_Requirement_
Beginning with the line where "lime brick A7 level 1 -> none" occurs, set down each line of the records through the final one, exactly and without additions.

_Material supplied_
··········

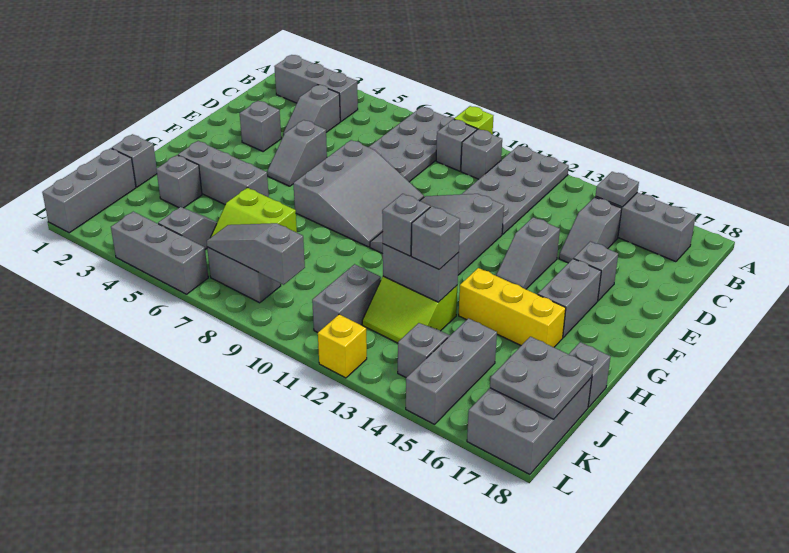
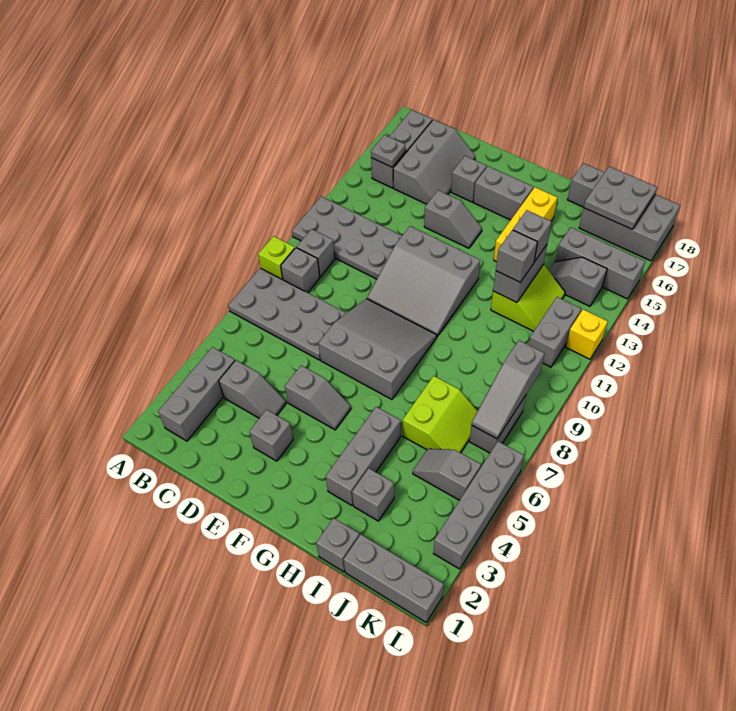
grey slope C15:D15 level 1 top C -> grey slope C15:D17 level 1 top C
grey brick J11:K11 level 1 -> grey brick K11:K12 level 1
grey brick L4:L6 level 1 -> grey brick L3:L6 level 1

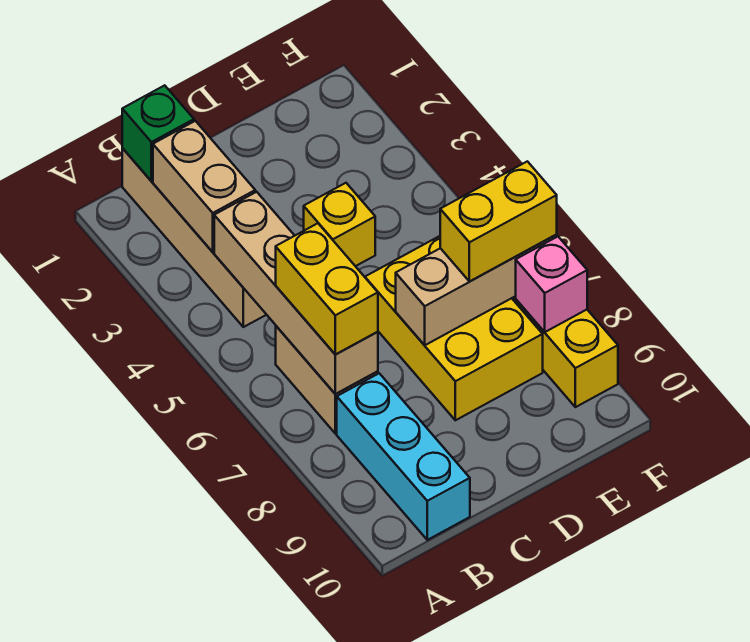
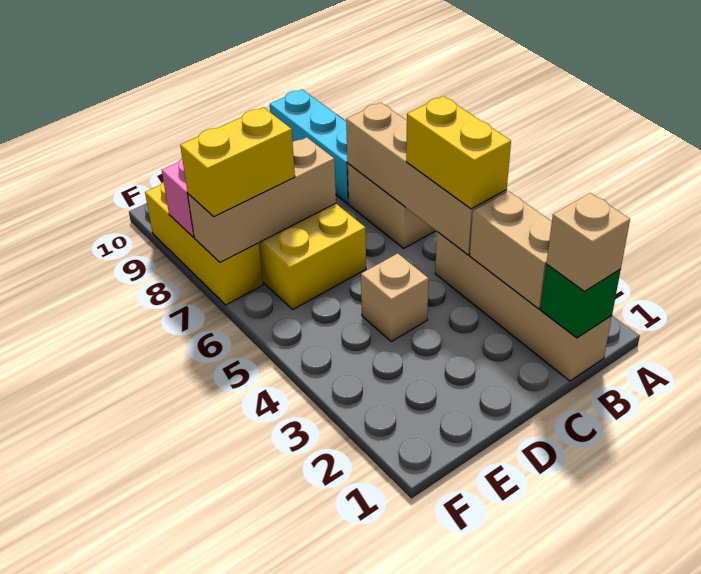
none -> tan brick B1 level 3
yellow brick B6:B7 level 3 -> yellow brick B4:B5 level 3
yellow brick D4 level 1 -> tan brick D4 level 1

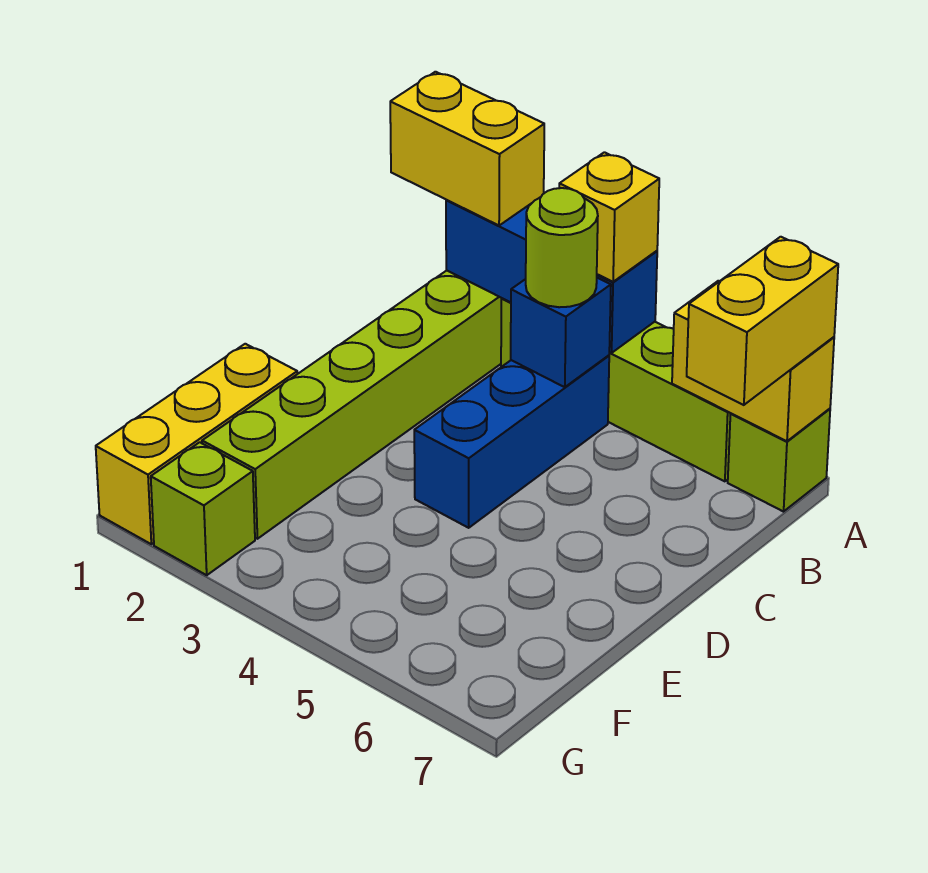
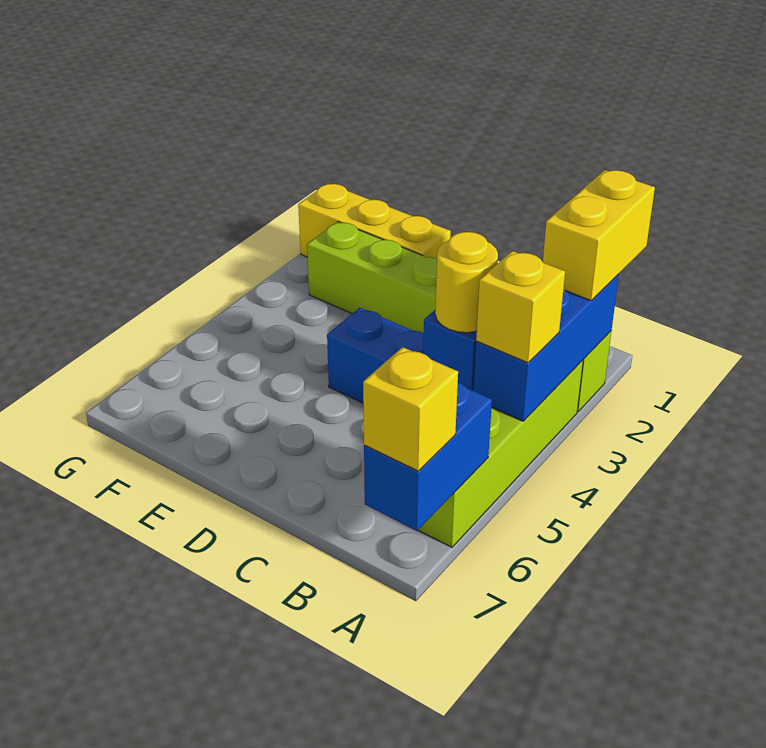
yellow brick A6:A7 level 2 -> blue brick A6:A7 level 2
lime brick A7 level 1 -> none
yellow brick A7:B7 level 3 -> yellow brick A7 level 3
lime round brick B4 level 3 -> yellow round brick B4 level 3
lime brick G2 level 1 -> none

··········

_Expected output_
lime brick A7 level 1 -> none
yellow brick A7:B7 level 3 -> yellow brick A7 level 3
lime round brick B4 level 3 -> yellow round brick B4 level 3
lime brick G2 level 1 -> none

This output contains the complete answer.